*YOUR OBJECTIVE:*
Identify each line below containing the string "stairs" and copy it.

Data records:
•••

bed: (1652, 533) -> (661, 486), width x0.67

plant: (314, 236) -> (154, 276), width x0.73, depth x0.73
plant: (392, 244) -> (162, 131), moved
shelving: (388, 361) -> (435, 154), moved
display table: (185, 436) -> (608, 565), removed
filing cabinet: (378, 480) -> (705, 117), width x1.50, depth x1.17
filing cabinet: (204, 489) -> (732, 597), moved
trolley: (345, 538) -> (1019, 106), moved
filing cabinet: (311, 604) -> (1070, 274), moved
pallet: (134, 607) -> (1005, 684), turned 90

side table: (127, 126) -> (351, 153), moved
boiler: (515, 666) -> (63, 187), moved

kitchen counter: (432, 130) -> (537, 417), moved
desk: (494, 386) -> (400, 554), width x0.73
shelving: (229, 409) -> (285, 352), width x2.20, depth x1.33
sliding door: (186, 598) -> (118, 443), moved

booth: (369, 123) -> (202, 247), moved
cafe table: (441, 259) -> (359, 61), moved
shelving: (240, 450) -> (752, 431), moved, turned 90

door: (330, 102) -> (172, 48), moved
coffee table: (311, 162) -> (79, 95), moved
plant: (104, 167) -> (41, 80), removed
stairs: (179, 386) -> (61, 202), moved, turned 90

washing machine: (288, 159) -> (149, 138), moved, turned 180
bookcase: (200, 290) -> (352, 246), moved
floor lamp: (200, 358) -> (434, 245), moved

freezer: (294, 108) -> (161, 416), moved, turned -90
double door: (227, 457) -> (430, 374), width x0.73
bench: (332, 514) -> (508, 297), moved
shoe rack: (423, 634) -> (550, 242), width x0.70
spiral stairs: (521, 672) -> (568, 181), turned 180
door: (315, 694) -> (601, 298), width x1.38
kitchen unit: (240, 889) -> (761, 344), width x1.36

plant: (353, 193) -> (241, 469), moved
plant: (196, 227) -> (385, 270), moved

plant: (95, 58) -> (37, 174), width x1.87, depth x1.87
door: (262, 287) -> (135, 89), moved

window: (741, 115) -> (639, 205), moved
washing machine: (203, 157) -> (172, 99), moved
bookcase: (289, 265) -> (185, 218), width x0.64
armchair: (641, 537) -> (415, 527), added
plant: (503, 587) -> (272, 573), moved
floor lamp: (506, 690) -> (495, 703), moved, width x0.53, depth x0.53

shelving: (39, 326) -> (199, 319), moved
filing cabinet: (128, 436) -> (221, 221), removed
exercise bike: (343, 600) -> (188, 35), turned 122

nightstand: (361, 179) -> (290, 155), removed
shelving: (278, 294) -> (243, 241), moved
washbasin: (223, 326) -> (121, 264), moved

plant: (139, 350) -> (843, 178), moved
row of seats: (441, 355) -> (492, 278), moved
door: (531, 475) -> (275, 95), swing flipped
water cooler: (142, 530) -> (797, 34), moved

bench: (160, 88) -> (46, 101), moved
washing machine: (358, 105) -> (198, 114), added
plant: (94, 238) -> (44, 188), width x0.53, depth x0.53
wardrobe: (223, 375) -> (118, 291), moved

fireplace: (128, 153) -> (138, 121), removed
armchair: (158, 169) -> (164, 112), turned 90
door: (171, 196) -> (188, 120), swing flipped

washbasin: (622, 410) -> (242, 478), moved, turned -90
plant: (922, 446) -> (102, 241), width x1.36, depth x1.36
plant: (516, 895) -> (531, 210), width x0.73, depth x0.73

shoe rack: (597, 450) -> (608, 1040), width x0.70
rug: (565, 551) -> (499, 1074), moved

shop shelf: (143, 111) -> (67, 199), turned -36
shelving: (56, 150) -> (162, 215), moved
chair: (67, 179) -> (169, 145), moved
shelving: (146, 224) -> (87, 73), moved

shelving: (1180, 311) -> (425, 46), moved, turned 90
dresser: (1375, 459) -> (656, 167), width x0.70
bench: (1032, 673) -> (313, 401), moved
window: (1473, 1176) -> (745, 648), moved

•••

*EXERCISE RESPONSE:*
stairs: (179, 386) -> (61, 202), moved, turned 90
spiral stairs: (521, 672) -> (568, 181), turned 180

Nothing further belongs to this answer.